**Goal of the exercise:** Produce a verbatim transcription of all records.

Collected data
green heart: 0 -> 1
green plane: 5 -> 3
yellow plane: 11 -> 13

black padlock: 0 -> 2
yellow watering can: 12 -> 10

**Result of this exercise:**
green heart: 0 -> 1
green plane: 5 -> 3
yellow plane: 11 -> 13

black padlock: 0 -> 2
yellow watering can: 12 -> 10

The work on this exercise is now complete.